PROMPT -
The lines wanted are those in the data below that include "grey".

(Dataset entries)
- - -

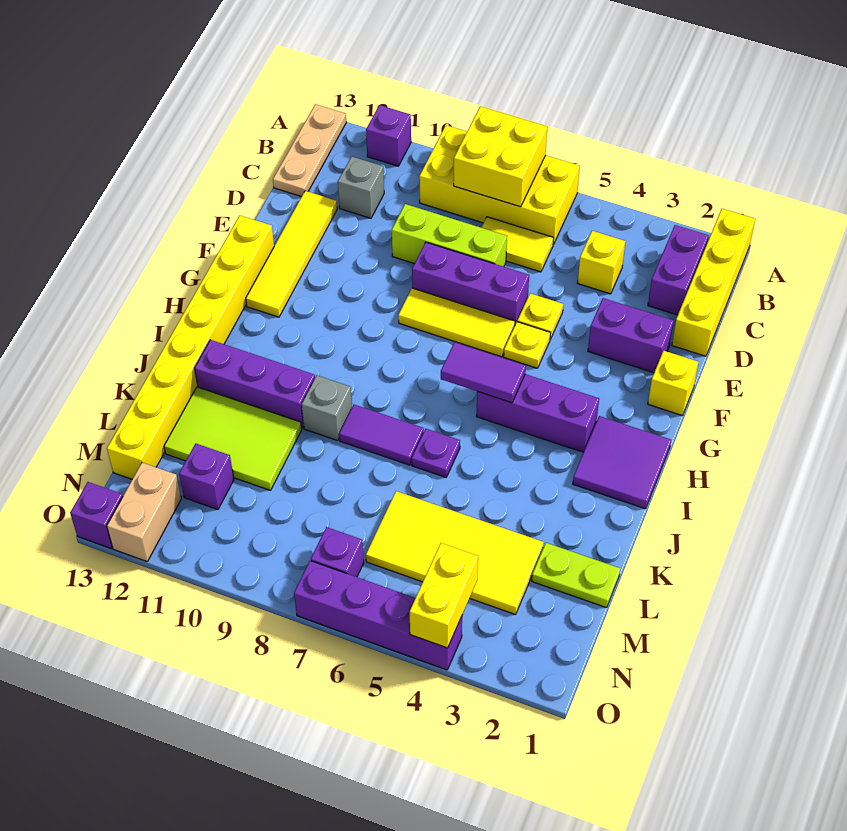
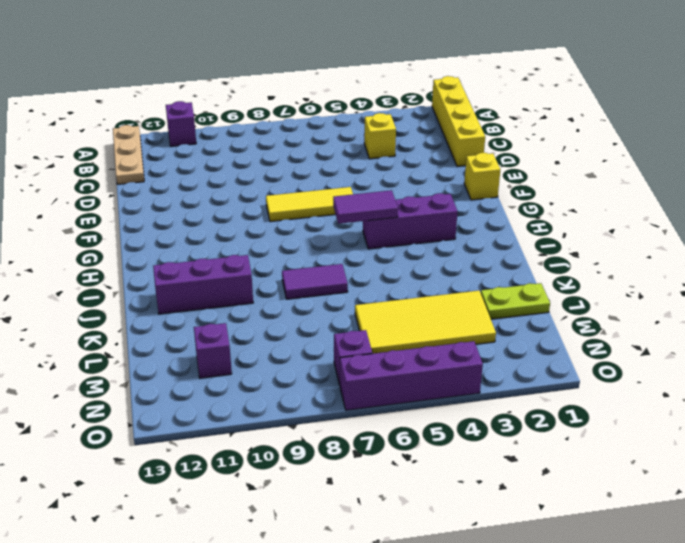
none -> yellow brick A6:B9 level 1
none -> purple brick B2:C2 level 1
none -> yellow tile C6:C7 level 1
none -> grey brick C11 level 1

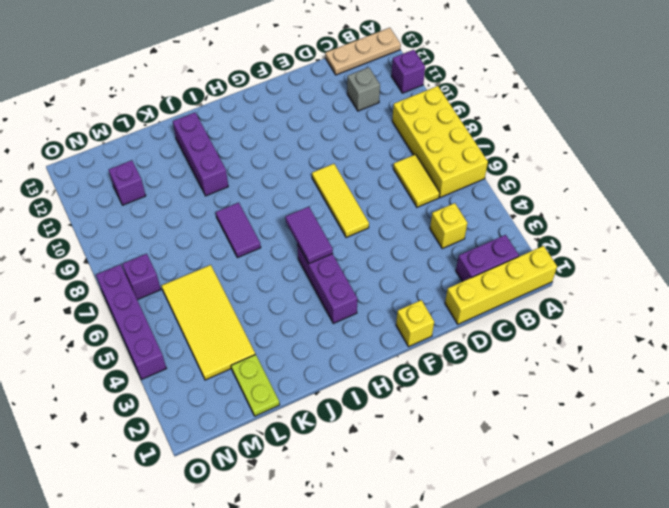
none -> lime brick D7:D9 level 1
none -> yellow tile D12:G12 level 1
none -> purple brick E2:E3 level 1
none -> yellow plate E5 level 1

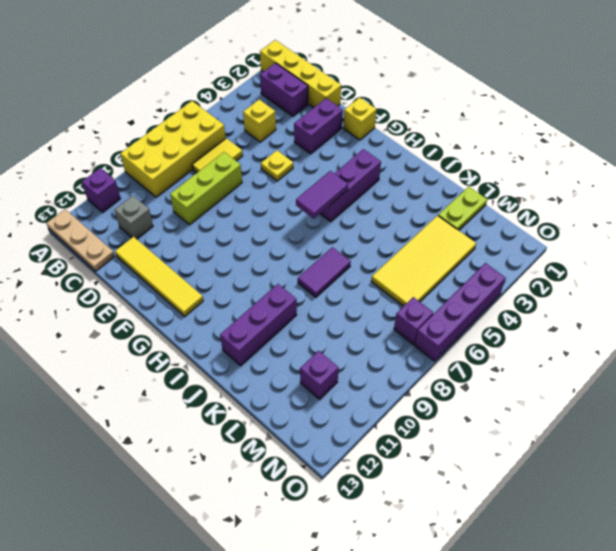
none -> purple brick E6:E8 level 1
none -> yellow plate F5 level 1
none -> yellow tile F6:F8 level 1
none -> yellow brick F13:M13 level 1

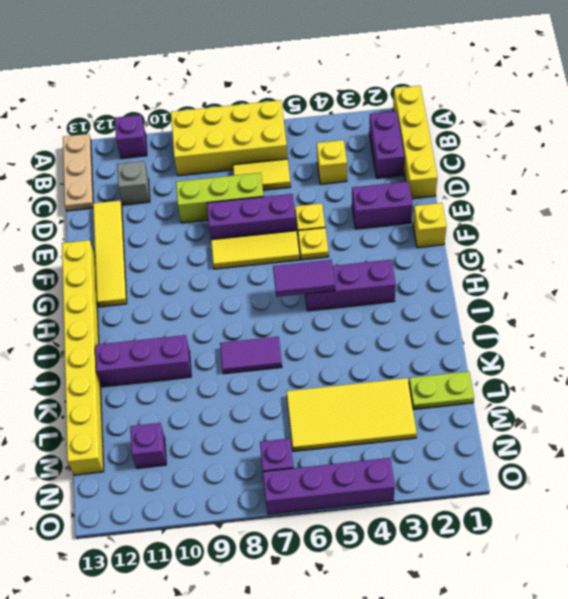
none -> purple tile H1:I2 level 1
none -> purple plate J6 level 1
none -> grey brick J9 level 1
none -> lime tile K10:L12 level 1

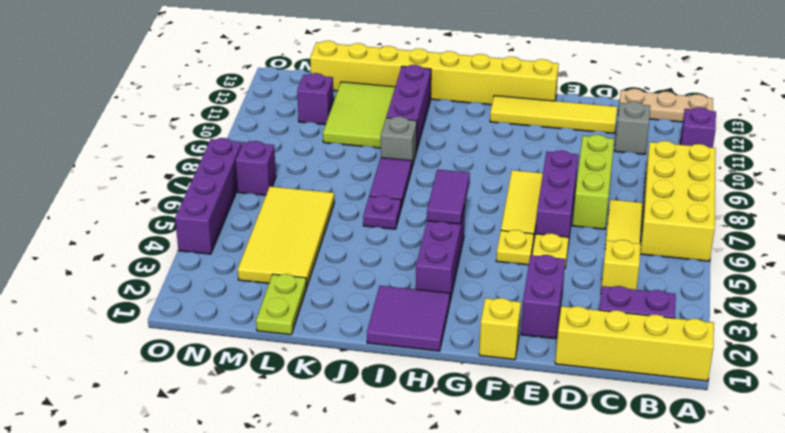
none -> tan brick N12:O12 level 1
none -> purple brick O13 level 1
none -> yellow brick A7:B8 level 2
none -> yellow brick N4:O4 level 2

- - -

ANSWER TO THIS TASK -
none -> grey brick C11 level 1
none -> grey brick J9 level 1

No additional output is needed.